## Task objective
Retype the listing below exactly, beginning at the line that contains "red key: 1 -> 3" and ending with its last line.

## Exercise data
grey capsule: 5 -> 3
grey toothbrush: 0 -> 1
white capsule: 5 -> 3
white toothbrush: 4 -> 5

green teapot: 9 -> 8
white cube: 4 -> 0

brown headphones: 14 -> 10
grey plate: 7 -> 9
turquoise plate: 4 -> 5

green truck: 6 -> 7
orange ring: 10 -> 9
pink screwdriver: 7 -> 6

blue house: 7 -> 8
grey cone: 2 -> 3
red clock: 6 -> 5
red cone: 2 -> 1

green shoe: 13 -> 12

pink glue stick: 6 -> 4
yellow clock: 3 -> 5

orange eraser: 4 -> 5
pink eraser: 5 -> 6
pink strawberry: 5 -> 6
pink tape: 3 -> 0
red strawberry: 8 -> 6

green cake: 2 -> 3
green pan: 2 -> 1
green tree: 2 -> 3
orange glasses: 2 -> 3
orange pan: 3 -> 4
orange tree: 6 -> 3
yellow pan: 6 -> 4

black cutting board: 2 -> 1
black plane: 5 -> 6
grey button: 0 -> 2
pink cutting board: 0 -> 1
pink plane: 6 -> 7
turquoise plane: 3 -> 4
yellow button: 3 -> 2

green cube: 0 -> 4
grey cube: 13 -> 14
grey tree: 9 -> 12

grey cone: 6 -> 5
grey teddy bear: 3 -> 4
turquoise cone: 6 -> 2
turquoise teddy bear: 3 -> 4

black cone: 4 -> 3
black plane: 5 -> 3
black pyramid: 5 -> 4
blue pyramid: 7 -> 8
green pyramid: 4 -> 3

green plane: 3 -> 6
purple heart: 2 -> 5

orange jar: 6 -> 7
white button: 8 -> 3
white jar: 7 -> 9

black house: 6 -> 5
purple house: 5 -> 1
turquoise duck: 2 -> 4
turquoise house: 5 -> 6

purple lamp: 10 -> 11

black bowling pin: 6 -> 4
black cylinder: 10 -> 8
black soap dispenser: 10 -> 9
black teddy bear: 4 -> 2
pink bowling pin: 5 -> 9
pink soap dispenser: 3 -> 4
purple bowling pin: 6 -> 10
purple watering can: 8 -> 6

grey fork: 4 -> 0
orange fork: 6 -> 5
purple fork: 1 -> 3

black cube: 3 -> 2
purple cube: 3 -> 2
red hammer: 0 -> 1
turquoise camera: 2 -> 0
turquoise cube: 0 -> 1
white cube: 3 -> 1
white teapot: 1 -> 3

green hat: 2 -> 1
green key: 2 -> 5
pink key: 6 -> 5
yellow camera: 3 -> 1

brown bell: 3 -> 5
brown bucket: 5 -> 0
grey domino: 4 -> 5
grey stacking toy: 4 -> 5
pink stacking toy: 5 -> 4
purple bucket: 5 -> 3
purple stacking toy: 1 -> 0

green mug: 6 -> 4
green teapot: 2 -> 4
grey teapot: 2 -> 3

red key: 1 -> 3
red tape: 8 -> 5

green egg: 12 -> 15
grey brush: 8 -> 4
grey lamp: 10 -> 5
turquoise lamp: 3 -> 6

## Reply to the task
red key: 1 -> 3
red tape: 8 -> 5

green egg: 12 -> 15
grey brush: 8 -> 4
grey lamp: 10 -> 5
turquoise lamp: 3 -> 6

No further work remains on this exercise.